**Goal:** Could you give back, unchanged, the lines starting with the one that contains "No, white glossy" and going on through the one that contains "No, brown woven", both included?
── Data for processing ──
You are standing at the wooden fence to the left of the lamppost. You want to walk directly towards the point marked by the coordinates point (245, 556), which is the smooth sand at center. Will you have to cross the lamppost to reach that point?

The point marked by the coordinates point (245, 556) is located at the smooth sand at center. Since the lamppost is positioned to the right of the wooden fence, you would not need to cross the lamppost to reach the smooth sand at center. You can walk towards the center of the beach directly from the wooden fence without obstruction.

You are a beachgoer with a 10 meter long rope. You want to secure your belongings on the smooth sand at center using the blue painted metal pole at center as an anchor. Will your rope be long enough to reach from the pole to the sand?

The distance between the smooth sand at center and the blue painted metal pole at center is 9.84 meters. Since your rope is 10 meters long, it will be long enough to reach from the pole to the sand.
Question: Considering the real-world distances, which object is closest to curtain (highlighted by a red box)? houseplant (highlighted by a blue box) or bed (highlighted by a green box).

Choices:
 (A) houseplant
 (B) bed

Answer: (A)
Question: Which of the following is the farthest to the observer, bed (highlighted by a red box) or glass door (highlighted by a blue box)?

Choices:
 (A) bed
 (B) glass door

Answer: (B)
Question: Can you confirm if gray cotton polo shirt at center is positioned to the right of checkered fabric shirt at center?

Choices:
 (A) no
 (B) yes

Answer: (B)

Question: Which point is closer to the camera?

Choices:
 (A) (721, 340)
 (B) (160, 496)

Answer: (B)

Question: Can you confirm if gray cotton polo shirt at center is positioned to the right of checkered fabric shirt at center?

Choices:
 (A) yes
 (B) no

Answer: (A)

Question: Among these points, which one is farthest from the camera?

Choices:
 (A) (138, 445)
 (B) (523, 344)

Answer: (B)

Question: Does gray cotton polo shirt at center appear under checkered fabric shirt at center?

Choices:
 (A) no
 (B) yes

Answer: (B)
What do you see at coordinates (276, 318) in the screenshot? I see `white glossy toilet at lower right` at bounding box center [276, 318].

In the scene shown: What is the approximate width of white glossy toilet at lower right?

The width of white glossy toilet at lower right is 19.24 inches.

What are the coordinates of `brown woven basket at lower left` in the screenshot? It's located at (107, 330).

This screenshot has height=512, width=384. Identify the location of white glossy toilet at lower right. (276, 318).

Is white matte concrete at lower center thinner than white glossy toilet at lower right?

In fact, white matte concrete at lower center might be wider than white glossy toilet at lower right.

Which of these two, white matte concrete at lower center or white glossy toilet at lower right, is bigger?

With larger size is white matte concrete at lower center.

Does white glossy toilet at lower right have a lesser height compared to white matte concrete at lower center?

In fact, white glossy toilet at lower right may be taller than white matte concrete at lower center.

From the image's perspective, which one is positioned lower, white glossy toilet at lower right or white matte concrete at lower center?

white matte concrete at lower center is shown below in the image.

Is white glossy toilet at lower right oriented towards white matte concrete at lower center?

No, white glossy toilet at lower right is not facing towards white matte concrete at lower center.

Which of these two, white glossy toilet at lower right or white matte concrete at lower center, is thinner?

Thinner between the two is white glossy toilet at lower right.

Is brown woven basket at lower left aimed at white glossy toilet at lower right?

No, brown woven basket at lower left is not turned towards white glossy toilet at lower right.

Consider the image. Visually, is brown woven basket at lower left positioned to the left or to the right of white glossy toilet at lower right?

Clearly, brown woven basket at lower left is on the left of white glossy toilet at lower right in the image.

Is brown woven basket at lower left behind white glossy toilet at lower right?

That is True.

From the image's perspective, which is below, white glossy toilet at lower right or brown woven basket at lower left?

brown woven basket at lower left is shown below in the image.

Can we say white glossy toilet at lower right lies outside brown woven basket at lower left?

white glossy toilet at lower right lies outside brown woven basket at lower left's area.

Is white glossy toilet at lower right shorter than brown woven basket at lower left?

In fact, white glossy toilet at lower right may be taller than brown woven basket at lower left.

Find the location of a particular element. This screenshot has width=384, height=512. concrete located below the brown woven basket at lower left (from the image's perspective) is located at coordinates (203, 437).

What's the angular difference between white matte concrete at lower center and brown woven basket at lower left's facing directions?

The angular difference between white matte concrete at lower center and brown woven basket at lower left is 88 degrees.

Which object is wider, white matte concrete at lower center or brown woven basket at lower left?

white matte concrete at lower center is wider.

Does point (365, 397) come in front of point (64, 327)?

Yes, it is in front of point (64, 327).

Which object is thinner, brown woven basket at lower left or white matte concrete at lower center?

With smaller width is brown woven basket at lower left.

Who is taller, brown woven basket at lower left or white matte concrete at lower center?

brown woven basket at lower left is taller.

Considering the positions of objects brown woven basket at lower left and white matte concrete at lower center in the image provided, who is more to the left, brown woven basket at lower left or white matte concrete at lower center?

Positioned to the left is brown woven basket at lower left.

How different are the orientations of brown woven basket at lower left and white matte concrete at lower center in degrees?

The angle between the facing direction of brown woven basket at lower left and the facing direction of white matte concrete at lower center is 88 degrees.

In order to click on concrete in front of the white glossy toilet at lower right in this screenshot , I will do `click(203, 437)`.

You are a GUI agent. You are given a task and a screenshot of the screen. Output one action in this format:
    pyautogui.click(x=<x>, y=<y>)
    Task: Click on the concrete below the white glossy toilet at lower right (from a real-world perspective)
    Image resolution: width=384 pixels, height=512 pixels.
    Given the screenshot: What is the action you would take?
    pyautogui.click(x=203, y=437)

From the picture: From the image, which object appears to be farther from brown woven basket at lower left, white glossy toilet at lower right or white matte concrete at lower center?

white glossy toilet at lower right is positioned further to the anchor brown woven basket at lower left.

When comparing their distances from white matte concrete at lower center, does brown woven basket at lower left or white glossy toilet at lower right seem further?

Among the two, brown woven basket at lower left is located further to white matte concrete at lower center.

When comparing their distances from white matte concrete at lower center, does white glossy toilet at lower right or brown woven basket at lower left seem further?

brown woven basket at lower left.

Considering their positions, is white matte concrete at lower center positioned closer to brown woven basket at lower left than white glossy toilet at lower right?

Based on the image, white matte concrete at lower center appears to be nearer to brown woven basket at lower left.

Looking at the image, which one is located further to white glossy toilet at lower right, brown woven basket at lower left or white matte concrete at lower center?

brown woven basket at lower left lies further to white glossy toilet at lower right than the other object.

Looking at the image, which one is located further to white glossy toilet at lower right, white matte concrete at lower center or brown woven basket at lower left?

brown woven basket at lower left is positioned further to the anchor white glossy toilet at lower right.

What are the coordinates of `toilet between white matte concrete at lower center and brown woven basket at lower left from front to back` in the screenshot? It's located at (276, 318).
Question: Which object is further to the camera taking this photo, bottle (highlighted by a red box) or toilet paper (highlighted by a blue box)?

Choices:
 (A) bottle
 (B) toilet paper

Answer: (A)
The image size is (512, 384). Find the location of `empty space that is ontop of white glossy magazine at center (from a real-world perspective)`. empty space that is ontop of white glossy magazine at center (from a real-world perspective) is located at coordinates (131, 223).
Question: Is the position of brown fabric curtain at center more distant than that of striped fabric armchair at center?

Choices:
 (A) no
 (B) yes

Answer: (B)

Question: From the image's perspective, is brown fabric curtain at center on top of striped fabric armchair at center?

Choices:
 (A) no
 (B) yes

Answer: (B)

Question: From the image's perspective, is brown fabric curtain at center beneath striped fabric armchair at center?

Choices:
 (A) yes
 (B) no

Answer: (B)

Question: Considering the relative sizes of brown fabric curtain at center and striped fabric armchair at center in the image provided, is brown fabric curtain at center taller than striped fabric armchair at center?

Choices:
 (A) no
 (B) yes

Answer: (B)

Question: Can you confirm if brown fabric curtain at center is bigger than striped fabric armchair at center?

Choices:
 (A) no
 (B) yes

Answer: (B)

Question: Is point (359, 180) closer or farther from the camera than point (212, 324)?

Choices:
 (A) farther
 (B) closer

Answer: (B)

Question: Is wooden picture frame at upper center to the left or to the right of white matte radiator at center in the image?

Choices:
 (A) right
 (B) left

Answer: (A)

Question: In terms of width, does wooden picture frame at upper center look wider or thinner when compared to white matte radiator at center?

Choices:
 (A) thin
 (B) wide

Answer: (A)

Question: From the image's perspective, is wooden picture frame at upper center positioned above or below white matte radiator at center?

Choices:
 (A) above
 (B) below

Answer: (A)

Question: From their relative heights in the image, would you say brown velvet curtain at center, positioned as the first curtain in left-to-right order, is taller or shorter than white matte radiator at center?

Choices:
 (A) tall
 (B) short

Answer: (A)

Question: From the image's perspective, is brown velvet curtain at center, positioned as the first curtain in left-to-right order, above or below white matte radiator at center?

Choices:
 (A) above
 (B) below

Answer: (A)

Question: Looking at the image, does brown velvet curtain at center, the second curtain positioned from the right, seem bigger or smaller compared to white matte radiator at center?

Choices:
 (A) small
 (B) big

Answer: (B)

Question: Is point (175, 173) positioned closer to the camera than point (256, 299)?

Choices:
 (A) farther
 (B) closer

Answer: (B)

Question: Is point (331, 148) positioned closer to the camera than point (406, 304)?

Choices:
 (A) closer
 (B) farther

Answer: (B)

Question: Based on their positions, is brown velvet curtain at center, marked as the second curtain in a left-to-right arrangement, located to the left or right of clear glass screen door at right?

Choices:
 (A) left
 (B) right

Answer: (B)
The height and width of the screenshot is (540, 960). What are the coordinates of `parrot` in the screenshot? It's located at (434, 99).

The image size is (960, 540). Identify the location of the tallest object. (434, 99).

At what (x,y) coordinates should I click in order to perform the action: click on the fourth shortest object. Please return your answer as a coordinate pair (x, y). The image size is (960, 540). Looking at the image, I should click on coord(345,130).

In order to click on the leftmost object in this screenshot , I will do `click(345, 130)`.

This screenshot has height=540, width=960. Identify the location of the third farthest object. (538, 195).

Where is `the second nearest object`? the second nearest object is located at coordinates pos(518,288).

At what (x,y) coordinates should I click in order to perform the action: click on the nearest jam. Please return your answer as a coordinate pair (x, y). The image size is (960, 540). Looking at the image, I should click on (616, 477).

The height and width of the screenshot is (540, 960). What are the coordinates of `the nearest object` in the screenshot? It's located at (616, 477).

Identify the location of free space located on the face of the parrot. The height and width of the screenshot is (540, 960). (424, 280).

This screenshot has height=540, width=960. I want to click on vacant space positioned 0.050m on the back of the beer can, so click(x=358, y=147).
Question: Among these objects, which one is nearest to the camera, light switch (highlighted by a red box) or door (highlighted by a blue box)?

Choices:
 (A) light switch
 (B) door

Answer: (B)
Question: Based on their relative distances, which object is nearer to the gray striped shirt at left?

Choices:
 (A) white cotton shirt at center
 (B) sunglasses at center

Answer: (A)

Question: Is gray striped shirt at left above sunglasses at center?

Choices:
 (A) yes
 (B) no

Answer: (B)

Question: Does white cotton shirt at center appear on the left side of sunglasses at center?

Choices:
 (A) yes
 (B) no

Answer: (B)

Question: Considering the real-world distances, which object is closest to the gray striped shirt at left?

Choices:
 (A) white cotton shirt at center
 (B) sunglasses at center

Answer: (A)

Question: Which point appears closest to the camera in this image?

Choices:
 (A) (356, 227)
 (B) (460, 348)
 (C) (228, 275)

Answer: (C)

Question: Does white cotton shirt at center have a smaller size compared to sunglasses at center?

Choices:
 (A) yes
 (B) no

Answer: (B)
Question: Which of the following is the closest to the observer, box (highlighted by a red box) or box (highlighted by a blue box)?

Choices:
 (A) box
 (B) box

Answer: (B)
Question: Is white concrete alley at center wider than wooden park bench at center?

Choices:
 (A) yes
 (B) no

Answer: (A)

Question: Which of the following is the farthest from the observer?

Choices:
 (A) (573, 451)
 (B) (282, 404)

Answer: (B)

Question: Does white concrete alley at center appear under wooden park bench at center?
───
**Solution to this exercise:**
No, white glossy toilet at lower right is not facing towards white matte concrete at lower center.

Which of these two, white glossy toilet at lower right or white matte concrete at lower center, is thinner?

Thinner between the two is white glossy toilet at lower right.

Is brown woven basket at lower left aimed at white glossy toilet at lower right?

No, brown woven basket at lower left is not turned towards white glossy toilet at lower right.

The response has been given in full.